> [To do]: The expected output is each line below containing "none", copied in full.

> [Record set]:

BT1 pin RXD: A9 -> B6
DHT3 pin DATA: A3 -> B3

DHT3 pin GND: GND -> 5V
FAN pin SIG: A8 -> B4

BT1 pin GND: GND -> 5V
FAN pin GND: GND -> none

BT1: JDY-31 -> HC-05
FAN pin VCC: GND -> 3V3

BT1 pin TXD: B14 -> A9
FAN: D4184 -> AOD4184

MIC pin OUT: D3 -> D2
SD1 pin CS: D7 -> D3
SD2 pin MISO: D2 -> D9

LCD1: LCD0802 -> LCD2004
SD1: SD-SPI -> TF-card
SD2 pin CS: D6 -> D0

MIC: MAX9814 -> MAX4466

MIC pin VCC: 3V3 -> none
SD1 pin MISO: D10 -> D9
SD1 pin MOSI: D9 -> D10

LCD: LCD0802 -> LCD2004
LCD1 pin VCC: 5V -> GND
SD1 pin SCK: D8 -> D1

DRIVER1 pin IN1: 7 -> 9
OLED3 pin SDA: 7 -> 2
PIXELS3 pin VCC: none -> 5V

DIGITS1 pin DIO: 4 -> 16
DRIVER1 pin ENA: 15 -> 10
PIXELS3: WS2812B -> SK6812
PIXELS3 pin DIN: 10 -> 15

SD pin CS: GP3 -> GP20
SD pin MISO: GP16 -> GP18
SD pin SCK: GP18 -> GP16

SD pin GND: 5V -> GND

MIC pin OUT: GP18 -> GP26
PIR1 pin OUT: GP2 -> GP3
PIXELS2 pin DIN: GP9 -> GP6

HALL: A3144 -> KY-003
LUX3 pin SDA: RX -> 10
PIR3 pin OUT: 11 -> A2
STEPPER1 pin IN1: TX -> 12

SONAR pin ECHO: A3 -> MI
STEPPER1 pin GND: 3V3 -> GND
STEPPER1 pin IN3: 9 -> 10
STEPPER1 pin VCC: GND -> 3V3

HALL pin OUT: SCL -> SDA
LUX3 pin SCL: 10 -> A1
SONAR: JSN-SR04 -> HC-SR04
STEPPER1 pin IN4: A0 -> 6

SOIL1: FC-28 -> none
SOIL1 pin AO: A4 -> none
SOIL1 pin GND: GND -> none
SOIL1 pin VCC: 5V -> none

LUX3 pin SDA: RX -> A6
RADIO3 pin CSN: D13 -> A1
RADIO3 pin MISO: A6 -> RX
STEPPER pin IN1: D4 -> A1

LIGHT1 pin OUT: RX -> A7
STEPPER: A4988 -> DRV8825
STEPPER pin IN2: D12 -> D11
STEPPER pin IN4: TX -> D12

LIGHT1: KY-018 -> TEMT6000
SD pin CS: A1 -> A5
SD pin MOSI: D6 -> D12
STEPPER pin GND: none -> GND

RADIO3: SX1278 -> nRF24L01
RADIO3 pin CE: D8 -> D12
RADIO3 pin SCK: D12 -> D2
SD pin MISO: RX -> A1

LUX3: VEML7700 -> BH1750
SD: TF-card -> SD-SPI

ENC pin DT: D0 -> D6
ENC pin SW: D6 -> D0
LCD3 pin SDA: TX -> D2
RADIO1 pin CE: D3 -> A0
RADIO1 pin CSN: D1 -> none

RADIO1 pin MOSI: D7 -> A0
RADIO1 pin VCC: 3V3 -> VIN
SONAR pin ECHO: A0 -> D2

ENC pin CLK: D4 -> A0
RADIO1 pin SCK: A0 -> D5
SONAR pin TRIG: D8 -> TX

> [Output]:
FAN pin GND: GND -> none
MIC pin VCC: 3V3 -> none
PIXELS3 pin VCC: none -> 5V
SOIL1: FC-28 -> none
SOIL1 pin AO: A4 -> none
SOIL1 pin GND: GND -> none
SOIL1 pin VCC: 5V -> none
STEPPER pin GND: none -> GND
RADIO1 pin CSN: D1 -> none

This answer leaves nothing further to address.